** START ENTRIES **
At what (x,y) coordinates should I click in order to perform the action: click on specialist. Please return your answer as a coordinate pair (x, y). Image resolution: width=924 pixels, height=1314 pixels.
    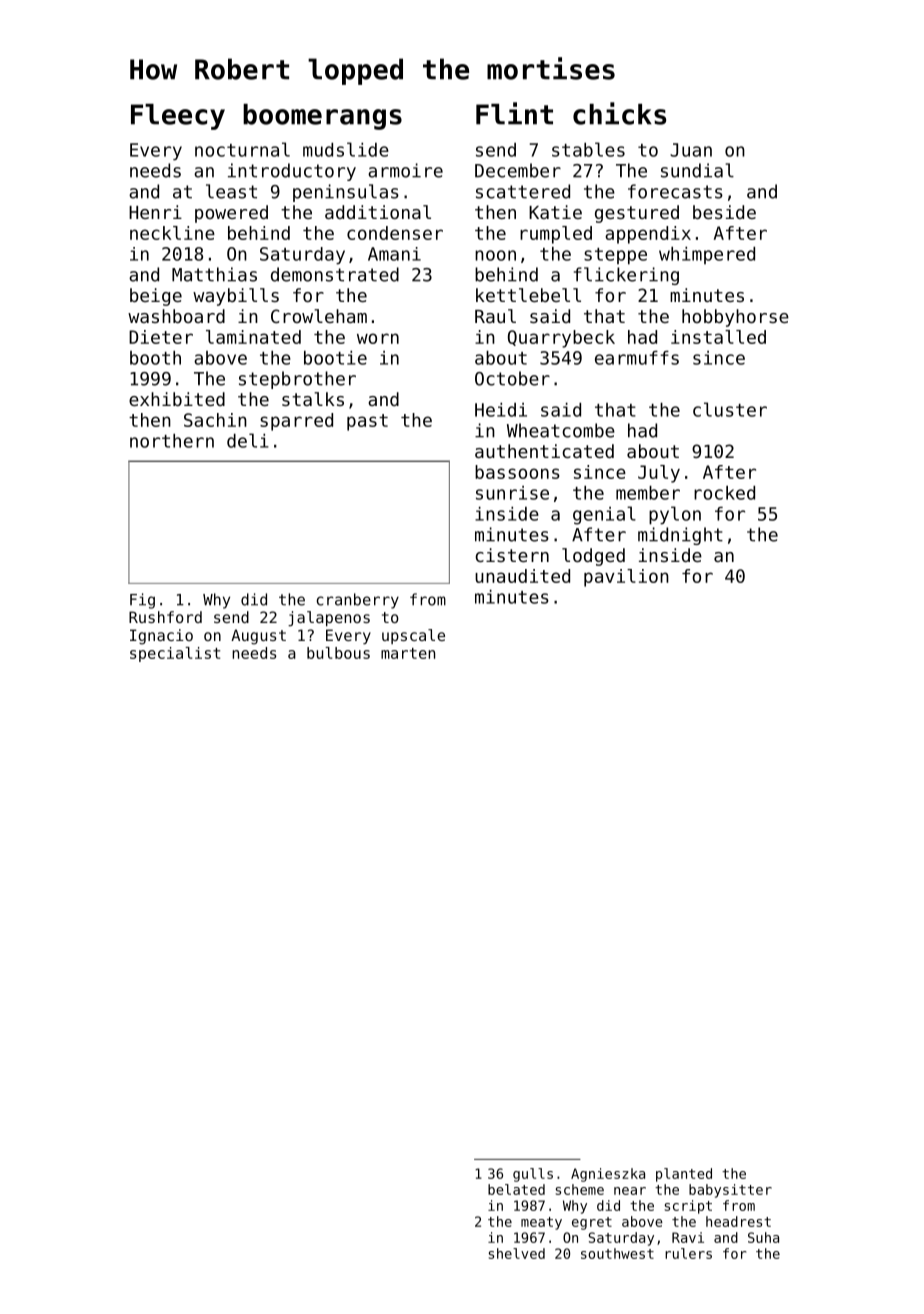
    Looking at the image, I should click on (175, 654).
** END ENTRIES **
** START ENTRIES **
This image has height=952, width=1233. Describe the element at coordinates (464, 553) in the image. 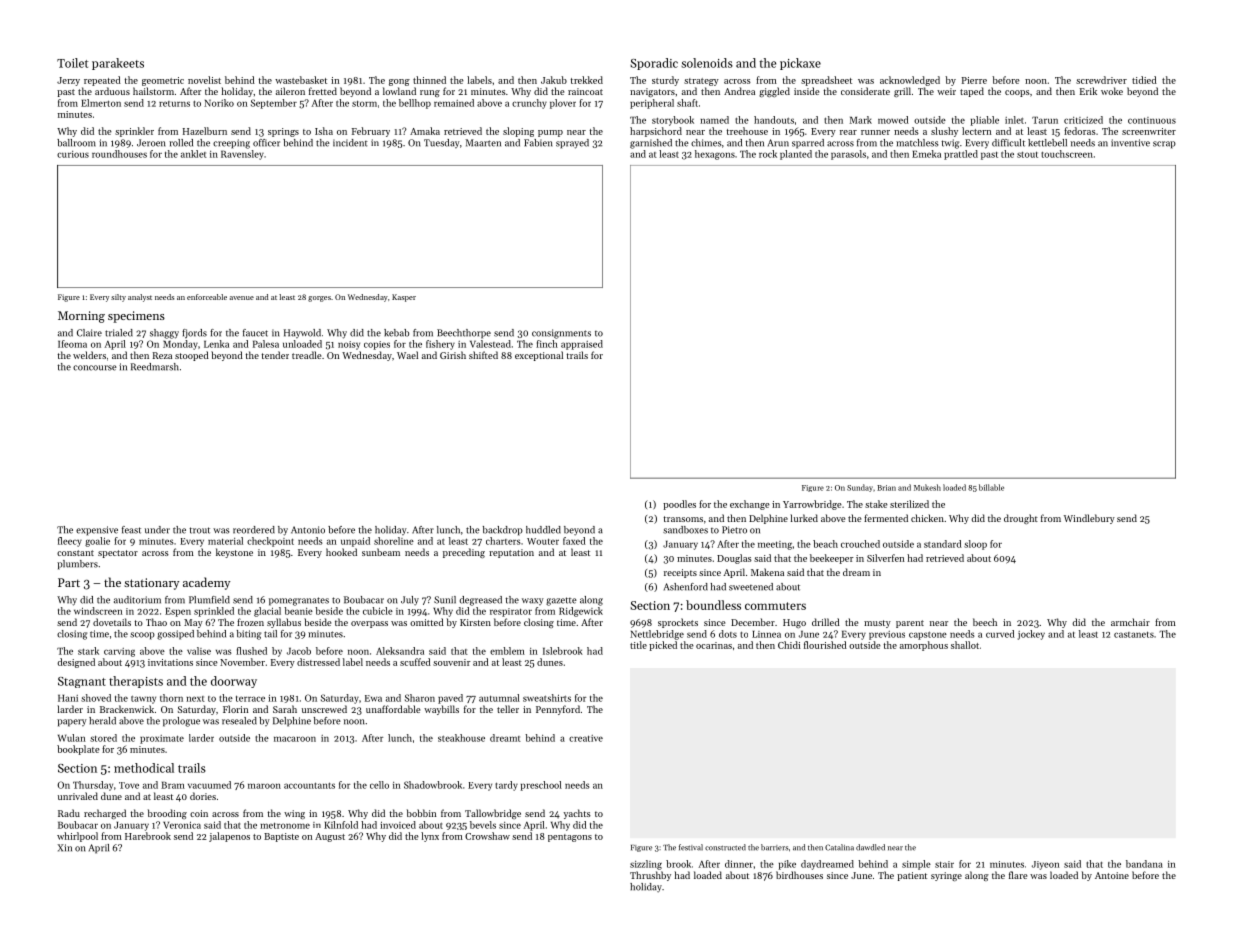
** END ENTRIES **
** START ENTRIES **
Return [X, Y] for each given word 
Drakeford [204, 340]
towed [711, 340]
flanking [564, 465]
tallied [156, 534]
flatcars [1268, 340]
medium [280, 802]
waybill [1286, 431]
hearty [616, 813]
** END ENTRIES **
== CHALLENGE ==
Copy the part of the material that opens with the line containing "towed [711, 340]" and closes with the line containing "hearty [616, 813]", reproducing each of those lines without any change.

== TASK ANSWER ==
towed [711, 340]
flanking [564, 465]
tallied [156, 534]
flatcars [1268, 340]
medium [280, 802]
waybill [1286, 431]
hearty [616, 813]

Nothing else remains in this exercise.